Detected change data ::
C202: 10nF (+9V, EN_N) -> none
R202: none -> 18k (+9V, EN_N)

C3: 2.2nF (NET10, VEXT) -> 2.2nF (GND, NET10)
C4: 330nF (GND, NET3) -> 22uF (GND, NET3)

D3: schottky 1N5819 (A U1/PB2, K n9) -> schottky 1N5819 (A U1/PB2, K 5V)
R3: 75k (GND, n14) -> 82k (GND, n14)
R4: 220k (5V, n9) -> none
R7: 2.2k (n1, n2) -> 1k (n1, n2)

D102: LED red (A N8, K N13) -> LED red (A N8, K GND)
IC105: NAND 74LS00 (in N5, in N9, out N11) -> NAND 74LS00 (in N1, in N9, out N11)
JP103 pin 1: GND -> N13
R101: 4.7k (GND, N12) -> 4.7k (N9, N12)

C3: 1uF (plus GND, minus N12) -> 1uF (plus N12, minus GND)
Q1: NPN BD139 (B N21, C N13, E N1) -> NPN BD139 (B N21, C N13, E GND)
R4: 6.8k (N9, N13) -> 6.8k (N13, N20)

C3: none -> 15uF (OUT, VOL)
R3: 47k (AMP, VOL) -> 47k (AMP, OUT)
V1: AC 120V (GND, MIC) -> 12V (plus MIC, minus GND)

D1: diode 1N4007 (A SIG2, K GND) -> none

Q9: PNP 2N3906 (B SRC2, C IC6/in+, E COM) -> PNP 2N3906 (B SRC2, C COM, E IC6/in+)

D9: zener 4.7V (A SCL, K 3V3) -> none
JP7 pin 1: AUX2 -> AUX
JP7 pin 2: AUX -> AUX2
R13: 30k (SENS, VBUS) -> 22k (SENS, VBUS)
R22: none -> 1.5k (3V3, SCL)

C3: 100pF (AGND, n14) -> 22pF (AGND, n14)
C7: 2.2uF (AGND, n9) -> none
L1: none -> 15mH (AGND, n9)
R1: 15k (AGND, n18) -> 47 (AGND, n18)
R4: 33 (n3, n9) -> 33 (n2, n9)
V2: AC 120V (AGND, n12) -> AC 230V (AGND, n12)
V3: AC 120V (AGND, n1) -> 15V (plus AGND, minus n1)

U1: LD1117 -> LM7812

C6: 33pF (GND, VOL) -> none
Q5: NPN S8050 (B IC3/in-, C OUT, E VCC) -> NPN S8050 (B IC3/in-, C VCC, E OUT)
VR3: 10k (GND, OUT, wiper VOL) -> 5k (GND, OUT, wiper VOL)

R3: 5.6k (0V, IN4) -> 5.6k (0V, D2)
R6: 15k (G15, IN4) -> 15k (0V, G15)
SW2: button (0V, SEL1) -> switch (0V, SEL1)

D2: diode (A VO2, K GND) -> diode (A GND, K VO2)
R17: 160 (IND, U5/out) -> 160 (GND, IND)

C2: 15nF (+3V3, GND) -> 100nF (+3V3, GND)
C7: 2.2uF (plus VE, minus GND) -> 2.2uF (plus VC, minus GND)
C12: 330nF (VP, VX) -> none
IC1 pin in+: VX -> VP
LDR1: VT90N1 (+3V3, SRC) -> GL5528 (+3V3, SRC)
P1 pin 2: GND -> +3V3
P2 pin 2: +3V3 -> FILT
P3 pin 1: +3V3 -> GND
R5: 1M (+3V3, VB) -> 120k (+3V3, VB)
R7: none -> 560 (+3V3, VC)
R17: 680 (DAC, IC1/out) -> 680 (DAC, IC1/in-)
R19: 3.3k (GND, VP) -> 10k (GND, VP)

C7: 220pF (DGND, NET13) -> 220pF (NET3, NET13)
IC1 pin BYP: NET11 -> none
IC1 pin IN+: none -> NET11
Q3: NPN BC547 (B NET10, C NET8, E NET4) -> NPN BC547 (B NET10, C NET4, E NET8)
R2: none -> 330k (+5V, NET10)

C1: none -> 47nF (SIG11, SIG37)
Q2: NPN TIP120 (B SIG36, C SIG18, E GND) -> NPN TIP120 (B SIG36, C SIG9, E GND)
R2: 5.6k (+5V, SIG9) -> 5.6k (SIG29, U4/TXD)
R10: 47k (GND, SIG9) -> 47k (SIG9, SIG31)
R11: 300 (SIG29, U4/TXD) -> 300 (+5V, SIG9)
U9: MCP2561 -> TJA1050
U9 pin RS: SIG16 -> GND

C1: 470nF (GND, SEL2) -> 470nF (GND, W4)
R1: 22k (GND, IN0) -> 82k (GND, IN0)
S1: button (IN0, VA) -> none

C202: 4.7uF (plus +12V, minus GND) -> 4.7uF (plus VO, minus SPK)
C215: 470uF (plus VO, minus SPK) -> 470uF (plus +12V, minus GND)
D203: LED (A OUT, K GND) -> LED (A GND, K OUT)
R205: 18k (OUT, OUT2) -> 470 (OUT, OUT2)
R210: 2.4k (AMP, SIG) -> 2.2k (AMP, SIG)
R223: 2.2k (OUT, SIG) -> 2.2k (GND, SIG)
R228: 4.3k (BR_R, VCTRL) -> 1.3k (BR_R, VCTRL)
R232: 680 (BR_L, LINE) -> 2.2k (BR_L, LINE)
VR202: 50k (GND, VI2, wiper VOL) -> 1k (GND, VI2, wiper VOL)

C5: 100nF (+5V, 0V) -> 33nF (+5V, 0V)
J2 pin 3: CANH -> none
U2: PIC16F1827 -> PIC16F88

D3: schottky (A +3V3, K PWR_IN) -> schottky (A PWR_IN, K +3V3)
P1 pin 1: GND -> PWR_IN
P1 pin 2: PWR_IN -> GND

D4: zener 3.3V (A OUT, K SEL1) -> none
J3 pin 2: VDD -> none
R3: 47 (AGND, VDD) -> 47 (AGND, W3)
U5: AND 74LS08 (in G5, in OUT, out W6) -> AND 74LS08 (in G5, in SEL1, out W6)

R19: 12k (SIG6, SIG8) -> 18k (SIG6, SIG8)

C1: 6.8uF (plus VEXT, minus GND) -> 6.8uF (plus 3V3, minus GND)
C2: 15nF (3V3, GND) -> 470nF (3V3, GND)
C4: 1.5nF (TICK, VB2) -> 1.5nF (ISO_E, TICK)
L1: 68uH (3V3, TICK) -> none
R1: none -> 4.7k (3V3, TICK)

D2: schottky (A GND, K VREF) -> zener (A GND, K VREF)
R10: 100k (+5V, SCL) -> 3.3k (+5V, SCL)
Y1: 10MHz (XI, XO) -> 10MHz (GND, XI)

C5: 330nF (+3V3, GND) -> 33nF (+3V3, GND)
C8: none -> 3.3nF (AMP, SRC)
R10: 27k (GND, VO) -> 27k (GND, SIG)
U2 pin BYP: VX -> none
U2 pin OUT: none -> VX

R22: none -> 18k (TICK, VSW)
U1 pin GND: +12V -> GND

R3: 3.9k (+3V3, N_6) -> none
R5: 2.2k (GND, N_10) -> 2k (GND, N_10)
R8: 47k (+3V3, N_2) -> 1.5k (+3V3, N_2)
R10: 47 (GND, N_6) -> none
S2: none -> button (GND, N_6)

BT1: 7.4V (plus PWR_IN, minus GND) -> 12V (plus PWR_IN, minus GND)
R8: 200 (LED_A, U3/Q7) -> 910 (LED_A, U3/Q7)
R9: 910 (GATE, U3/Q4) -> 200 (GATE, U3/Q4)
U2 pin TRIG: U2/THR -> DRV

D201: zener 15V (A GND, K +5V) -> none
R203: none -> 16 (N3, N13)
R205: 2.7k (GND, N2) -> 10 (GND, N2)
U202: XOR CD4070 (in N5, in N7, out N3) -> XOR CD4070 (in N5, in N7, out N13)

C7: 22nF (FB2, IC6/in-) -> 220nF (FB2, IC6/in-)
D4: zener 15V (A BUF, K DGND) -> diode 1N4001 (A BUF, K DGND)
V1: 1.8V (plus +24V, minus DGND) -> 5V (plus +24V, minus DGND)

WHAT TO DO :: Copy out the entries above exactly as given, starting at the top and ending with the line containing "C2: 15nF (+3V3, GND) -> 100nF (+3V3, GND)"; include both and nothing more.

ANSWER TO THE PROBLEM ::
C202: 10nF (+9V, EN_N) -> none
R202: none -> 18k (+9V, EN_N)

C3: 2.2nF (NET10, VEXT) -> 2.2nF (GND, NET10)
C4: 330nF (GND, NET3) -> 22uF (GND, NET3)

D3: schottky 1N5819 (A U1/PB2, K n9) -> schottky 1N5819 (A U1/PB2, K 5V)
R3: 75k (GND, n14) -> 82k (GND, n14)
R4: 220k (5V, n9) -> none
R7: 2.2k (n1, n2) -> 1k (n1, n2)

D102: LED red (A N8, K N13) -> LED red (A N8, K GND)
IC105: NAND 74LS00 (in N5, in N9, out N11) -> NAND 74LS00 (in N1, in N9, out N11)
JP103 pin 1: GND -> N13
R101: 4.7k (GND, N12) -> 4.7k (N9, N12)

C3: 1uF (plus GND, minus N12) -> 1uF (plus N12, minus GND)
Q1: NPN BD139 (B N21, C N13, E N1) -> NPN BD139 (B N21, C N13, E GND)
R4: 6.8k (N9, N13) -> 6.8k (N13, N20)

C3: none -> 15uF (OUT, VOL)
R3: 47k (AMP, VOL) -> 47k (AMP, OUT)
V1: AC 120V (GND, MIC) -> 12V (plus MIC, minus GND)

D1: diode 1N4007 (A SIG2, K GND) -> none

Q9: PNP 2N3906 (B SRC2, C IC6/in+, E COM) -> PNP 2N3906 (B SRC2, C COM, E IC6/in+)

D9: zener 4.7V (A SCL, K 3V3) -> none
JP7 pin 1: AUX2 -> AUX
JP7 pin 2: AUX -> AUX2
R13: 30k (SENS, VBUS) -> 22k (SENS, VBUS)
R22: none -> 1.5k (3V3, SCL)

C3: 100pF (AGND, n14) -> 22pF (AGND, n14)
C7: 2.2uF (AGND, n9) -> none
L1: none -> 15mH (AGND, n9)
R1: 15k (AGND, n18) -> 47 (AGND, n18)
R4: 33 (n3, n9) -> 33 (n2, n9)
V2: AC 120V (AGND, n12) -> AC 230V (AGND, n12)
V3: AC 120V (AGND, n1) -> 15V (plus AGND, minus n1)

U1: LD1117 -> LM7812

C6: 33pF (GND, VOL) -> none
Q5: NPN S8050 (B IC3/in-, C OUT, E VCC) -> NPN S8050 (B IC3/in-, C VCC, E OUT)
VR3: 10k (GND, OUT, wiper VOL) -> 5k (GND, OUT, wiper VOL)

R3: 5.6k (0V, IN4) -> 5.6k (0V, D2)
R6: 15k (G15, IN4) -> 15k (0V, G15)
SW2: button (0V, SEL1) -> switch (0V, SEL1)

D2: diode (A VO2, K GND) -> diode (A GND, K VO2)
R17: 160 (IND, U5/out) -> 160 (GND, IND)

C2: 15nF (+3V3, GND) -> 100nF (+3V3, GND)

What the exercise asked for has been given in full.